* [What is needed]: Gather every line in the material below that contains the string "mosaic", and copy each such line in full. Matching is case-sensitive.

* [The input]:
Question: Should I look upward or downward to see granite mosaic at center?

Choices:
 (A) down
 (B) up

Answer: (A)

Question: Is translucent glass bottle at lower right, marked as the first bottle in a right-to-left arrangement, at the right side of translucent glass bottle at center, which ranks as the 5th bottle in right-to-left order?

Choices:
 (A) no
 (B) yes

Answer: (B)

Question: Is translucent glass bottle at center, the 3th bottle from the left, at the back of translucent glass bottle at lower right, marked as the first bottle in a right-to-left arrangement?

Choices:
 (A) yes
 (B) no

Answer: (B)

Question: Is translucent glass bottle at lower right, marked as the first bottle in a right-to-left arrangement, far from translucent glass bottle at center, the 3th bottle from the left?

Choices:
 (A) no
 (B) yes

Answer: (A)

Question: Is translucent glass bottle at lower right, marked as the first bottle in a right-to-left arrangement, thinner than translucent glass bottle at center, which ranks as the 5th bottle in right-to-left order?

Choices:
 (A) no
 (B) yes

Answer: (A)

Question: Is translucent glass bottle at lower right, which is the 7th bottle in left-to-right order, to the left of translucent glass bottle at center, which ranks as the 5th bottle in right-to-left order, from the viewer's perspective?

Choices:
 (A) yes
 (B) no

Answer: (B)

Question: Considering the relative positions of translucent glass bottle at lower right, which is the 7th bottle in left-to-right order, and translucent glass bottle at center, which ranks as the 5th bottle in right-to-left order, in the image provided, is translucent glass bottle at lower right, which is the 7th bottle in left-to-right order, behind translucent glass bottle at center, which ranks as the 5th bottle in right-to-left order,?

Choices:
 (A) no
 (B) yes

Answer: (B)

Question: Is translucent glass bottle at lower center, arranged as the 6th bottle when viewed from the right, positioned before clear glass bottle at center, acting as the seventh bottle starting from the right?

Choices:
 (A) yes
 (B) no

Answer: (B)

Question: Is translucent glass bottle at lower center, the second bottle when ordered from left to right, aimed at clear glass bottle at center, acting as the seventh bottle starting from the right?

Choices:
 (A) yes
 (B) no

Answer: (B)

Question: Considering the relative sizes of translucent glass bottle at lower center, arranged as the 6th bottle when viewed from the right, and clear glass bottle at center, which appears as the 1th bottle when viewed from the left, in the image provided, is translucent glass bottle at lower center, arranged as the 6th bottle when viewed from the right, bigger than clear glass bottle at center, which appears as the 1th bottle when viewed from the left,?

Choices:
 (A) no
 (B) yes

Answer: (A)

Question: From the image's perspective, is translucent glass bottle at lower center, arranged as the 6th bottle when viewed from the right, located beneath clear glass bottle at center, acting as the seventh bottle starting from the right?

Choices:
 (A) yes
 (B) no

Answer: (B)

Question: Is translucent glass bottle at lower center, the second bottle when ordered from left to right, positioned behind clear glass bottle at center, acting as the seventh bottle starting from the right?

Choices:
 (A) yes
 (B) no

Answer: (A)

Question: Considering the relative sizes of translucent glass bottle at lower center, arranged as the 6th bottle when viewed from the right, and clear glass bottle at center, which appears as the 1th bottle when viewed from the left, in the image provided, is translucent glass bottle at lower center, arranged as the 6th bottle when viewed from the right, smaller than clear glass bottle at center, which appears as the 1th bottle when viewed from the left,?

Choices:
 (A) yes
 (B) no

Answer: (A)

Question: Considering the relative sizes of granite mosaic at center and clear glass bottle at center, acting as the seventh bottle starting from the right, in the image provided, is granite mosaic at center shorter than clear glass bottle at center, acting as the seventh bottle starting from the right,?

* [Output of the exercise]:
Question: Should I look upward or downward to see granite mosaic at center?
Question: Considering the relative sizes of granite mosaic at center and clear glass bottle at center, acting as the seventh bottle starting from the right, in the image provided, is granite mosaic at center shorter than clear glass bottle at center, acting as the seventh bottle starting from the right,?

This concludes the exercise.